— Exercise details —
Lines before the one containing "(289, 120) = (323, 128): none -> pink drum" are excluded; reproduce that line and all lines after it in the entries below, exactly.

+++ Records shown +++

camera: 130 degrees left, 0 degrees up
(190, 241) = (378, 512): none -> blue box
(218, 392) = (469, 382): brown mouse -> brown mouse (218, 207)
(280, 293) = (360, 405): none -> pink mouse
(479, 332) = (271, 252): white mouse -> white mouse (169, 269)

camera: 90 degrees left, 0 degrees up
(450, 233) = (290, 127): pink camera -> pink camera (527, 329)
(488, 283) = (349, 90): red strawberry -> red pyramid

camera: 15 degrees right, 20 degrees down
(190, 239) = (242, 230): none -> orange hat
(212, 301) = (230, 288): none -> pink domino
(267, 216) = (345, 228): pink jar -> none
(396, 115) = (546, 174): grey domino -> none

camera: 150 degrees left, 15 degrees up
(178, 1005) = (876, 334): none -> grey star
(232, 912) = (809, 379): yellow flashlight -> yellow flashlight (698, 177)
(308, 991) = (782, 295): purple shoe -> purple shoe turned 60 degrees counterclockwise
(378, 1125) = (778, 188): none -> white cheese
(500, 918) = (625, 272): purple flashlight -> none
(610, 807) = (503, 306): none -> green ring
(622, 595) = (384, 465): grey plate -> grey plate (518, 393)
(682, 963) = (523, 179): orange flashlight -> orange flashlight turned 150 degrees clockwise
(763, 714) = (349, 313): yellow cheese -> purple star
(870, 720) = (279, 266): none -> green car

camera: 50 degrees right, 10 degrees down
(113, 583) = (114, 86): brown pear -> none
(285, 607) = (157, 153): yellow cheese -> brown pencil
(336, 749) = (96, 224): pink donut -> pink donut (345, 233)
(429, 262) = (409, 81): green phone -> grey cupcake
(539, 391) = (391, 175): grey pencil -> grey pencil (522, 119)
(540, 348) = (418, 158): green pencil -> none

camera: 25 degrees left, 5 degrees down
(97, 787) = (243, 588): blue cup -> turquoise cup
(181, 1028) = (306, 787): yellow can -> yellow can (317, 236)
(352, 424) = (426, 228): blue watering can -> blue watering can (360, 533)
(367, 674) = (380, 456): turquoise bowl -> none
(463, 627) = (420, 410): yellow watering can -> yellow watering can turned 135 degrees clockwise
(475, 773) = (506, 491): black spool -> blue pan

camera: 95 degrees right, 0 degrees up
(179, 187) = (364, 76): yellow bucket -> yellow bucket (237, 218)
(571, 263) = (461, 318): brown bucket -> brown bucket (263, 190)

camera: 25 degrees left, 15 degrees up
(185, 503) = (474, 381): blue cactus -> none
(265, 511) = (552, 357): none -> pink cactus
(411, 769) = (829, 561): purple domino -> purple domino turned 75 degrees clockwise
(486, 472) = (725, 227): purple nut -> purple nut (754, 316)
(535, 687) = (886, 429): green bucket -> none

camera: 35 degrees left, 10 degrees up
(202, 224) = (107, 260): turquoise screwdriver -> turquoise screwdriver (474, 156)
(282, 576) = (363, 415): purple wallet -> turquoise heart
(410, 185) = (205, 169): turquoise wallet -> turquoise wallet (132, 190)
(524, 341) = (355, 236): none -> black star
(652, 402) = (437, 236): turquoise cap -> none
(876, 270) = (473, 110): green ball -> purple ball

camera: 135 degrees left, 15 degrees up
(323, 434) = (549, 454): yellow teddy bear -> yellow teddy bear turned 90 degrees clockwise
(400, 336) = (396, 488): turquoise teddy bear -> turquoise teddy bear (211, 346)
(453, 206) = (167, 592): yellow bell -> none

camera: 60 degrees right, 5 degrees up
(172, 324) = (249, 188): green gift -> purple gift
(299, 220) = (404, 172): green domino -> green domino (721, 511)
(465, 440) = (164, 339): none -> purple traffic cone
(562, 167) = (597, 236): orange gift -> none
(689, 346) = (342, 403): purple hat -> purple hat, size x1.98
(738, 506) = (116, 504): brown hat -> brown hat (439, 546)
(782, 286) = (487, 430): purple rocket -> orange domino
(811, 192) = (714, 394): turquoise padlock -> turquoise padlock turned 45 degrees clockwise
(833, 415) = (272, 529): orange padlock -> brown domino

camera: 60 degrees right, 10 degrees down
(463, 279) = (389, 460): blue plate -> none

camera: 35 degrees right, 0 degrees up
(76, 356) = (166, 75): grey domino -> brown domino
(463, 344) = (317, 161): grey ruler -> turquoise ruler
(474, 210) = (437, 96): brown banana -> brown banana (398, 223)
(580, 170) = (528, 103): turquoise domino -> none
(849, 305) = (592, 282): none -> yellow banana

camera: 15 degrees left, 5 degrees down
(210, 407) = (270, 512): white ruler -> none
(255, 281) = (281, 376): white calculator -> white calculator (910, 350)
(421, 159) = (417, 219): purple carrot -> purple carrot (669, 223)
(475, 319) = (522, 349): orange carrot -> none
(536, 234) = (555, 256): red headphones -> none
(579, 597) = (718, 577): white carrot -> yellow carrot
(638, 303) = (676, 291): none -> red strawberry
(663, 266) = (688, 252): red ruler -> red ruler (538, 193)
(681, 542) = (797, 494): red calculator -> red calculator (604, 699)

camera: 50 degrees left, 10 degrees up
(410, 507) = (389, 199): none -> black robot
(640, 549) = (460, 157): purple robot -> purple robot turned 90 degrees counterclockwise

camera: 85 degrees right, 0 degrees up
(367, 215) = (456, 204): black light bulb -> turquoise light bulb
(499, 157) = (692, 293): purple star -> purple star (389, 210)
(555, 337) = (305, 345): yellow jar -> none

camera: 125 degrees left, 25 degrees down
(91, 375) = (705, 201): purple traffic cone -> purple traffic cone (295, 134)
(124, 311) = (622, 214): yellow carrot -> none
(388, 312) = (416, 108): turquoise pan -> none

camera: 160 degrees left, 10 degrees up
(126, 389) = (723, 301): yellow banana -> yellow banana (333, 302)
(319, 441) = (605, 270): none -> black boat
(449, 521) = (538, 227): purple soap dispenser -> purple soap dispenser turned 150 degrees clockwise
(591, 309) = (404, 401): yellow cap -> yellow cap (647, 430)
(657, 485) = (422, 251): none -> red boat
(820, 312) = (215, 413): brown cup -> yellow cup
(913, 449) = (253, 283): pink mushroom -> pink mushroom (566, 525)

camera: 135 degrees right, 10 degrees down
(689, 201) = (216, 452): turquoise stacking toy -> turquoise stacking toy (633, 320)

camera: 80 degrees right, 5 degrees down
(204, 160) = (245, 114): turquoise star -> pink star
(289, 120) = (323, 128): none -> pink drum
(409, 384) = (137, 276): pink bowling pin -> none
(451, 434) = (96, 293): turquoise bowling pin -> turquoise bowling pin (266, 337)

+++

— Exercise answer —
(289, 120) = (323, 128): none -> pink drum
(409, 384) = (137, 276): pink bowling pin -> none
(451, 434) = (96, 293): turquoise bowling pin -> turquoise bowling pin (266, 337)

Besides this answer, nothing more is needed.